[Action item] Only the lines of the data below from the one with "turquoise pyramid [458,143,508,184]" through the one with "blue scissors [590,148,632,196] -> none" are wanted. Repeat them exactly.

[Records for the exercise]
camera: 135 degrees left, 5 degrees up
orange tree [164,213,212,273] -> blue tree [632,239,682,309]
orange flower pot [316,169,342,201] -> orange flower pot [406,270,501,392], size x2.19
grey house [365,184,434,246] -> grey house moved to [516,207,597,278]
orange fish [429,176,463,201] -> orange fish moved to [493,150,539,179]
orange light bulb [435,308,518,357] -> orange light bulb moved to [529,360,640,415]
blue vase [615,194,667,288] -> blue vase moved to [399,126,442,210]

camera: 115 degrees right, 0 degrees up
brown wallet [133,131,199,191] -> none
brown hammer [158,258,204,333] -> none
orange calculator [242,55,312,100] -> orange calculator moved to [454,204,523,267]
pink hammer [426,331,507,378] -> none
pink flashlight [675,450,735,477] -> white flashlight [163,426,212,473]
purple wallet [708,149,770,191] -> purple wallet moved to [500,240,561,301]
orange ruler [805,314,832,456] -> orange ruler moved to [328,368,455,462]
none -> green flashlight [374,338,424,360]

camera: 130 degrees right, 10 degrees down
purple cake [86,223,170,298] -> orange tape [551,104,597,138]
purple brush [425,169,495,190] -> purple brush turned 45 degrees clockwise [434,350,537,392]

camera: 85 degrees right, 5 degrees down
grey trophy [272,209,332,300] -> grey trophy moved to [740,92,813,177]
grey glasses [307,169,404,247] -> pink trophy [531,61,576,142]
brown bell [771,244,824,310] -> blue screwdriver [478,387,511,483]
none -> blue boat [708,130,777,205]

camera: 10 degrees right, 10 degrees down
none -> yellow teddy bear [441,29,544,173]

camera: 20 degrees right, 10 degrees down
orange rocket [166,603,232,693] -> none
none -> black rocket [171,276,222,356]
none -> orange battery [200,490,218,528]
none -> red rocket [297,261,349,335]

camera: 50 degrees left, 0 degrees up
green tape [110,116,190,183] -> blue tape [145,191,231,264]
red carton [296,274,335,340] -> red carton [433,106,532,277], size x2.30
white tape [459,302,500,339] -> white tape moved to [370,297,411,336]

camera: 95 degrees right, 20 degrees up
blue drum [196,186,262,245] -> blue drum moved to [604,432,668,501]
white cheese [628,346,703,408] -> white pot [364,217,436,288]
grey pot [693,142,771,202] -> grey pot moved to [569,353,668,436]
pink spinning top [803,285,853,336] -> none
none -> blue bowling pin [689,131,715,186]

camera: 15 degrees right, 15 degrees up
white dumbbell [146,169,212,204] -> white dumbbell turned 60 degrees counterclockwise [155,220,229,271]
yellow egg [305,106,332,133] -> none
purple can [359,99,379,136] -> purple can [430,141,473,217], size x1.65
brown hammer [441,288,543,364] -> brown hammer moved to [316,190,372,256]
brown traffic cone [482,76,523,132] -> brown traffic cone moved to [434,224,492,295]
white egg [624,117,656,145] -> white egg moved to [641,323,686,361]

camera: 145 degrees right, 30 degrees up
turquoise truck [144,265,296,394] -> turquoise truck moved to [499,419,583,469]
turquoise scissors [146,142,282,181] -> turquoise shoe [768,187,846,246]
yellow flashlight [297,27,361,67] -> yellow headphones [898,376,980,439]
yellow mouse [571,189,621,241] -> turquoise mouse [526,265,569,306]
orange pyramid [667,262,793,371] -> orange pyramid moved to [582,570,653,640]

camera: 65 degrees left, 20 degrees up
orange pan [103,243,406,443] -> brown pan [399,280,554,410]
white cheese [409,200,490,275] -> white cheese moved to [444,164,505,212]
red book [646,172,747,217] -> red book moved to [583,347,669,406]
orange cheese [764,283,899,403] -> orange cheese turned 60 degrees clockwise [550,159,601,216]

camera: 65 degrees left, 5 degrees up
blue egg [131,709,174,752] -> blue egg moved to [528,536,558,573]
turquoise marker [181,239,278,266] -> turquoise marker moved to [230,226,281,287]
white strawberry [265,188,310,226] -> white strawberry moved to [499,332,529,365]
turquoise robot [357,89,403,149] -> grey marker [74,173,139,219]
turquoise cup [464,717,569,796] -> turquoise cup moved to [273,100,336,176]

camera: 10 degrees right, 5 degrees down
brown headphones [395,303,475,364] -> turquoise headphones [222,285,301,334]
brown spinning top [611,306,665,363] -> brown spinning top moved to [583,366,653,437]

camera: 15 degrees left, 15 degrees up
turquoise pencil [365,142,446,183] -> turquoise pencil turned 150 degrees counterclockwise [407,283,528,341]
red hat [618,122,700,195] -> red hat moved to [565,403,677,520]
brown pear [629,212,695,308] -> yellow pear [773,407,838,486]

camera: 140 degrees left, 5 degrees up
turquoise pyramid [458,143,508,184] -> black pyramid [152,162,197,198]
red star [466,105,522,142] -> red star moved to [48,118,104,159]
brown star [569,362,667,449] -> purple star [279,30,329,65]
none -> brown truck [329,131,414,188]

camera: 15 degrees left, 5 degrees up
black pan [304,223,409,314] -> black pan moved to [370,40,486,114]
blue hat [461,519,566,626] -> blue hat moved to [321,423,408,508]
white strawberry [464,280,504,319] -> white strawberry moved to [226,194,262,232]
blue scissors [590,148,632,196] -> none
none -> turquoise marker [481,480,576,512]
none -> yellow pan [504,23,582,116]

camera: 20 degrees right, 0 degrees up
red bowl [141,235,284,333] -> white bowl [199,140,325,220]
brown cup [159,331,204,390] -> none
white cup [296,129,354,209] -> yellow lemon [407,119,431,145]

[Task output]
turquoise pyramid [458,143,508,184] -> black pyramid [152,162,197,198]
red star [466,105,522,142] -> red star moved to [48,118,104,159]
brown star [569,362,667,449] -> purple star [279,30,329,65]
none -> brown truck [329,131,414,188]

camera: 15 degrees left, 5 degrees up
black pan [304,223,409,314] -> black pan moved to [370,40,486,114]
blue hat [461,519,566,626] -> blue hat moved to [321,423,408,508]
white strawberry [464,280,504,319] -> white strawberry moved to [226,194,262,232]
blue scissors [590,148,632,196] -> none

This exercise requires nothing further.